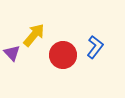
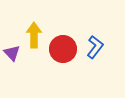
yellow arrow: rotated 40 degrees counterclockwise
red circle: moved 6 px up
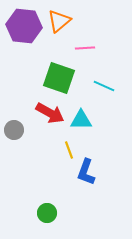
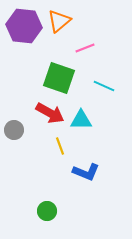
pink line: rotated 18 degrees counterclockwise
yellow line: moved 9 px left, 4 px up
blue L-shape: rotated 88 degrees counterclockwise
green circle: moved 2 px up
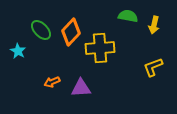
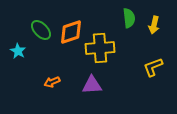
green semicircle: moved 1 px right, 2 px down; rotated 72 degrees clockwise
orange diamond: rotated 28 degrees clockwise
purple triangle: moved 11 px right, 3 px up
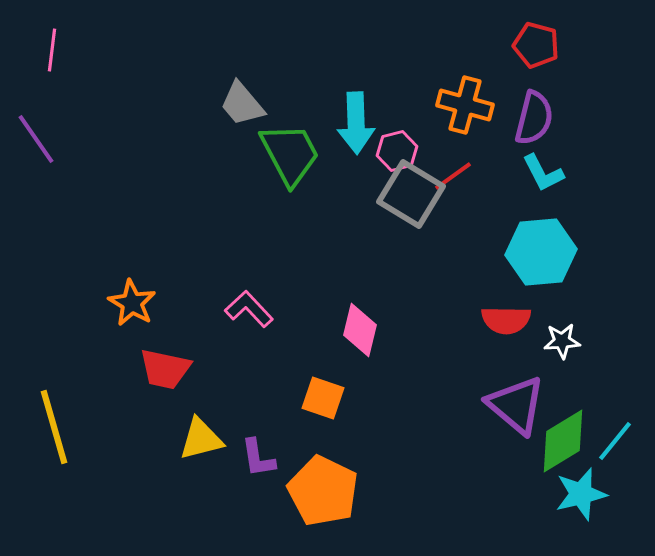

**About this task**
With the pictures left out, return all the material above exactly.

**Task result**
yellow arrow: rotated 40 degrees counterclockwise
red circle: moved 6 px up
pink line: rotated 18 degrees counterclockwise
yellow line: moved 9 px left, 4 px up
blue L-shape: rotated 88 degrees counterclockwise
green circle: moved 2 px up
green semicircle: moved 1 px right, 2 px down; rotated 72 degrees clockwise
orange diamond: rotated 28 degrees clockwise
purple triangle: moved 11 px right, 3 px up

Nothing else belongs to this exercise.